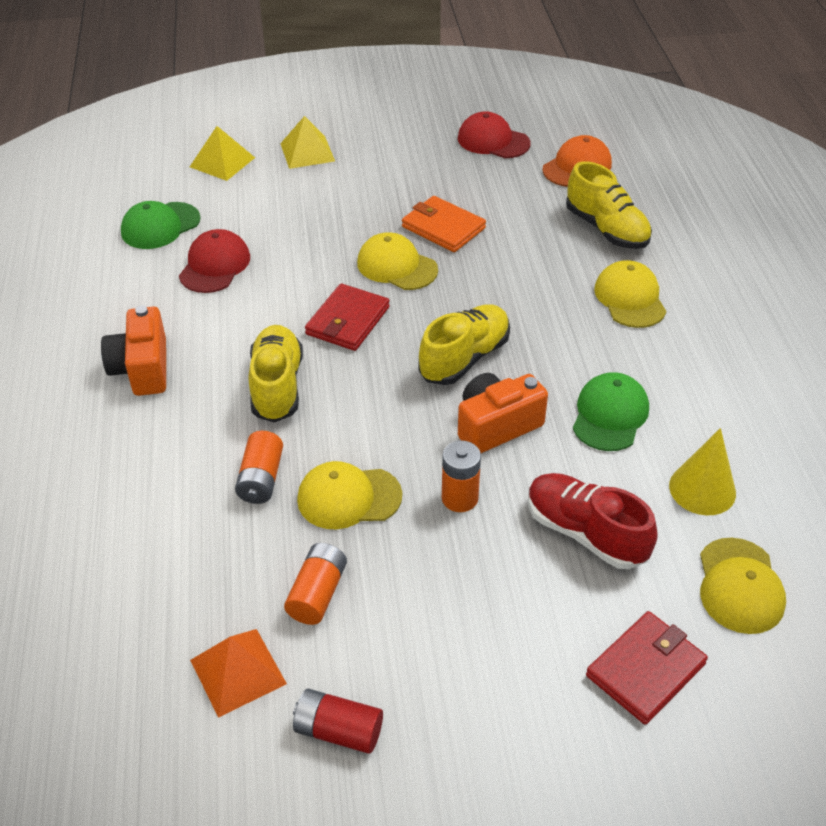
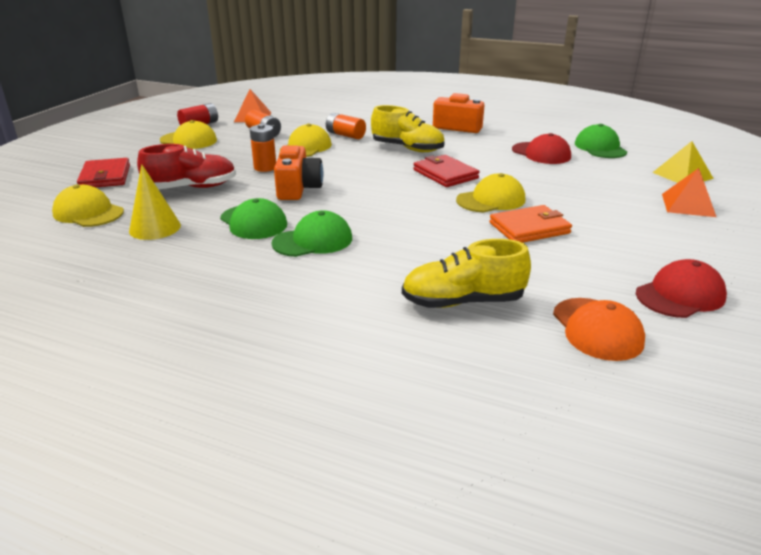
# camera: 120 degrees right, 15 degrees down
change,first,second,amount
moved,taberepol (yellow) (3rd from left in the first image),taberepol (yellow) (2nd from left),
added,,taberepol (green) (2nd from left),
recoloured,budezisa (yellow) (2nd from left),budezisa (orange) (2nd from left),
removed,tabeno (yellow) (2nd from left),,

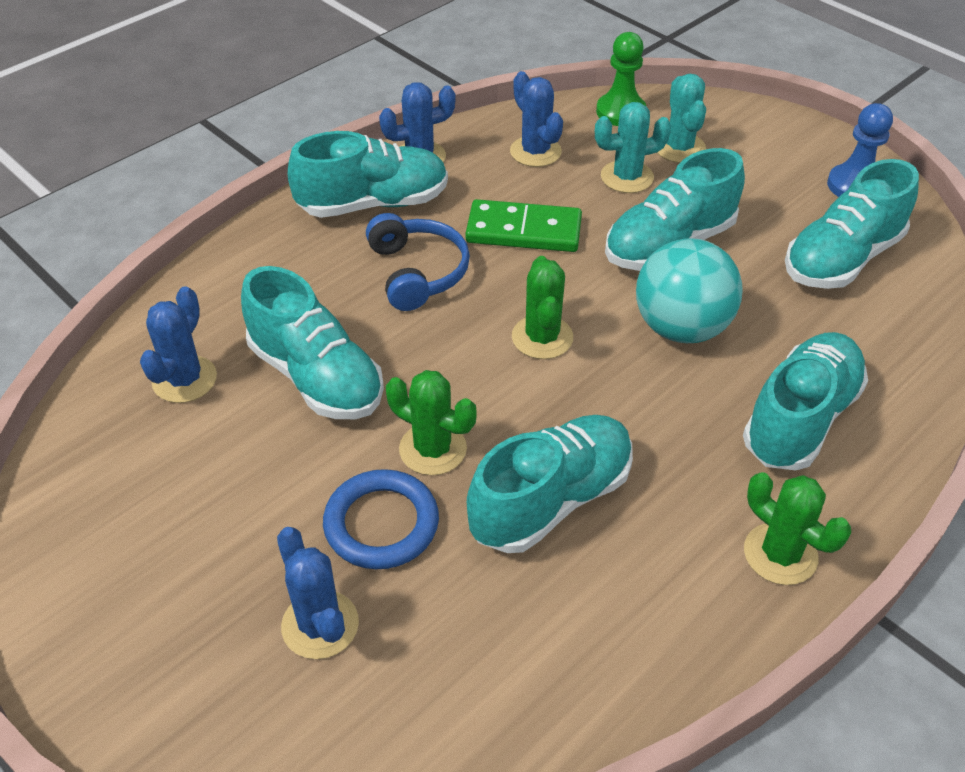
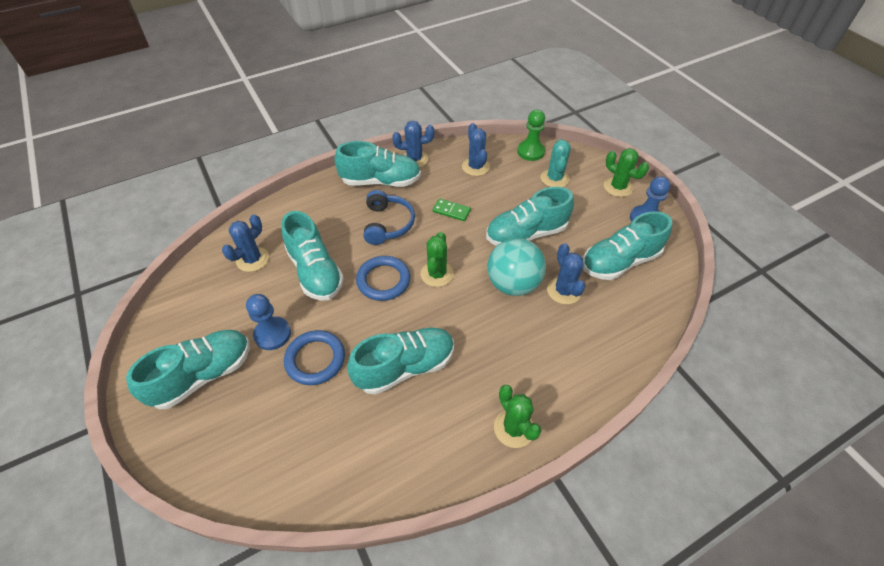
# camera: 15 degrees right, 5 degrees up
change,first,second,amount
moved,tabeno (turquoise) (5th from left in the first image),tabeno (turquoise) (1st from left),
added,,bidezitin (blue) (1st from left),
added,,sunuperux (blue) (2nd from left),
resized,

### Assigned task
Write every entry out again exactly, images omitted.

### Output below
# camera: 120 degrees right, 15 degrees down
change,first,second,amount
moved,taberepol (yellow) (3rd from left in the first image),taberepol (yellow) (2nd from left),
added,,taberepol (green) (2nd from left),
recoloured,budezisa (yellow) (2nd from left),budezisa (orange) (2nd from left),
removed,tabeno (yellow) (2nd from left),,

# camera: 15 degrees right, 5 degrees up
change,first,second,amount
moved,tabeno (turquoise) (5th from left in the first image),tabeno (turquoise) (1st from left),
added,,bidezitin (blue) (1st from left),
added,,sunuperux (blue) (2nd from left),
resized,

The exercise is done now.